** Opening PROVIDED DATA block **

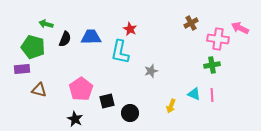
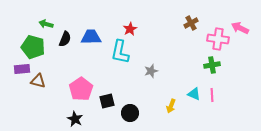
red star: rotated 16 degrees clockwise
brown triangle: moved 1 px left, 9 px up
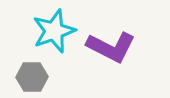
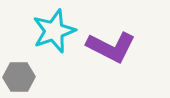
gray hexagon: moved 13 px left
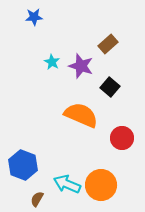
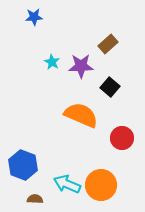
purple star: rotated 20 degrees counterclockwise
brown semicircle: moved 2 px left; rotated 63 degrees clockwise
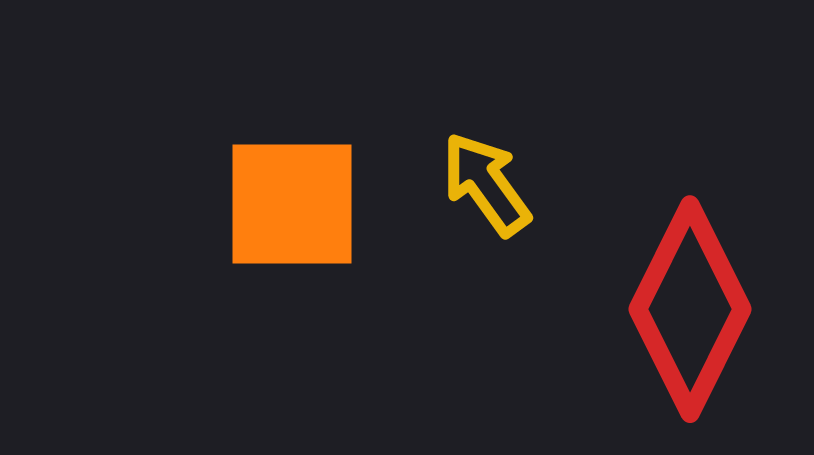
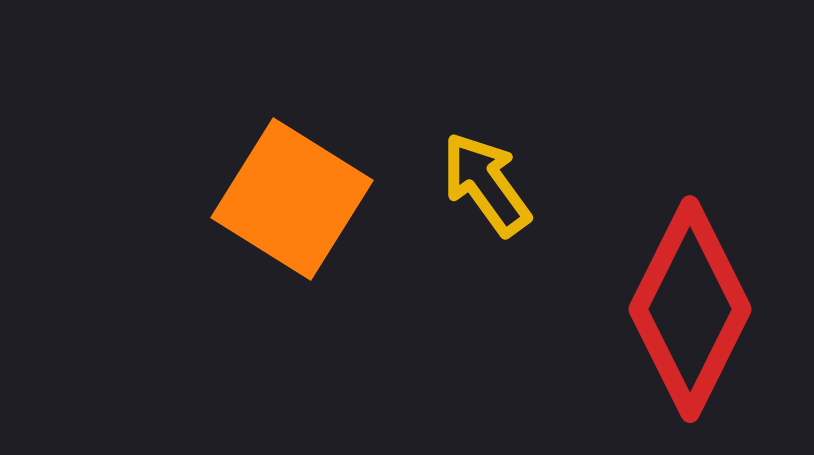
orange square: moved 5 px up; rotated 32 degrees clockwise
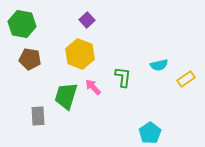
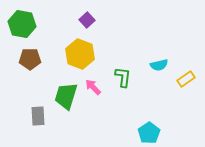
brown pentagon: rotated 10 degrees counterclockwise
cyan pentagon: moved 1 px left
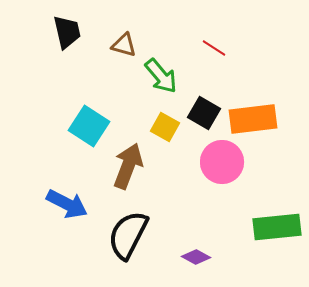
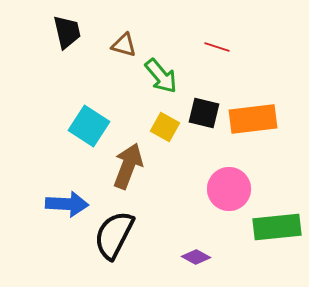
red line: moved 3 px right, 1 px up; rotated 15 degrees counterclockwise
black square: rotated 16 degrees counterclockwise
pink circle: moved 7 px right, 27 px down
blue arrow: rotated 24 degrees counterclockwise
black semicircle: moved 14 px left
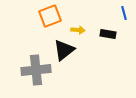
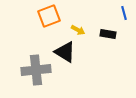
orange square: moved 1 px left
yellow arrow: rotated 24 degrees clockwise
black triangle: moved 1 px right, 2 px down; rotated 50 degrees counterclockwise
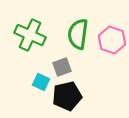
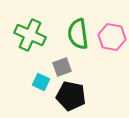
green semicircle: rotated 16 degrees counterclockwise
pink hexagon: moved 3 px up; rotated 8 degrees counterclockwise
black pentagon: moved 4 px right; rotated 24 degrees clockwise
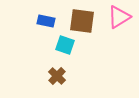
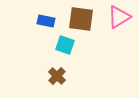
brown square: moved 1 px left, 2 px up
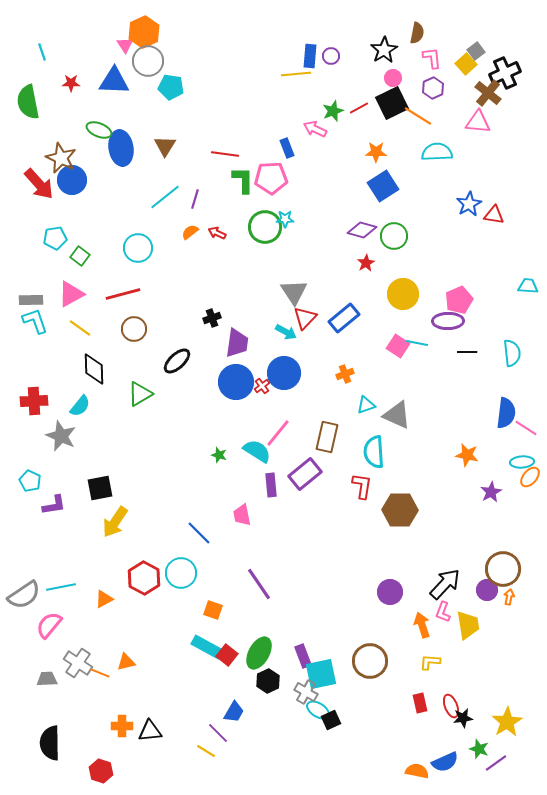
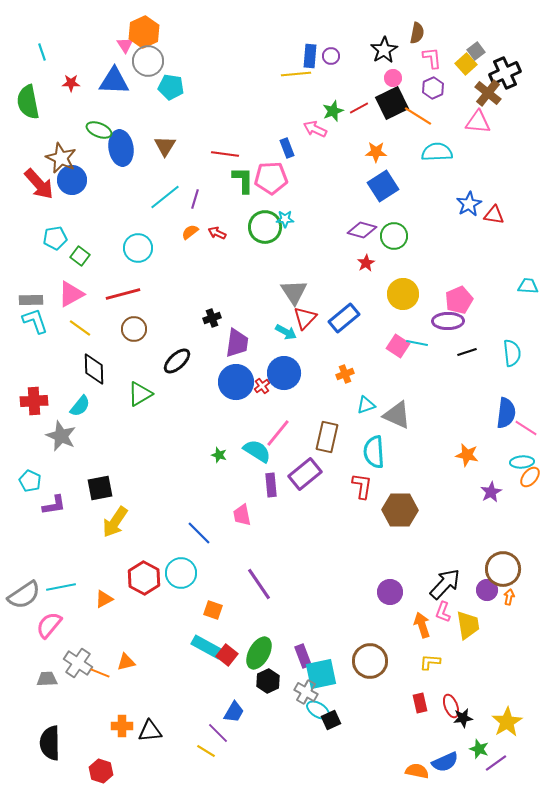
black line at (467, 352): rotated 18 degrees counterclockwise
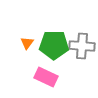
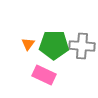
orange triangle: moved 1 px right, 1 px down
pink rectangle: moved 2 px left, 2 px up
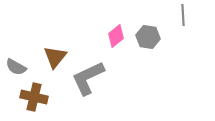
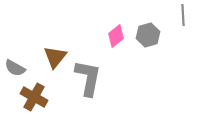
gray hexagon: moved 2 px up; rotated 25 degrees counterclockwise
gray semicircle: moved 1 px left, 1 px down
gray L-shape: rotated 126 degrees clockwise
brown cross: rotated 16 degrees clockwise
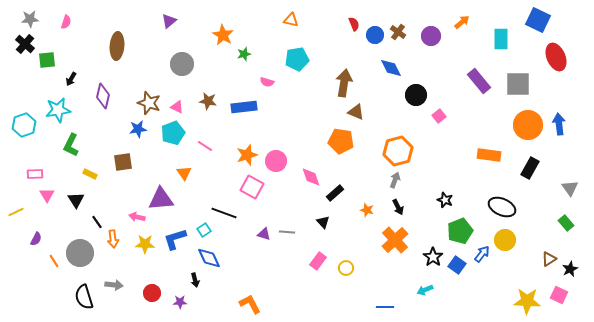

** Closing PROVIDED DATA block **

▶ WORK INSTRUCTIONS
Would you give again, exactly as written, the lines from the one containing "blue arrow: rotated" through the end of the records, with no pictures and no other lines?

▶ RESULT FOR THIS TASK
blue arrow: rotated 24 degrees counterclockwise
black semicircle: moved 14 px left
orange square: moved 1 px left
yellow arrow: rotated 24 degrees clockwise
black triangle: moved 1 px right, 2 px down; rotated 50 degrees counterclockwise
green semicircle: rotated 16 degrees counterclockwise
pink hexagon: moved 3 px up; rotated 8 degrees counterclockwise
black pentagon: moved 4 px right; rotated 24 degrees clockwise
brown square: moved 1 px left, 2 px up
black line at (467, 352): rotated 18 degrees counterclockwise
orange triangle: moved 1 px right, 1 px down
pink rectangle: moved 2 px left, 2 px up
gray hexagon: moved 2 px up; rotated 25 degrees counterclockwise
gray semicircle: moved 1 px left, 1 px down
gray L-shape: rotated 126 degrees clockwise
brown cross: rotated 16 degrees clockwise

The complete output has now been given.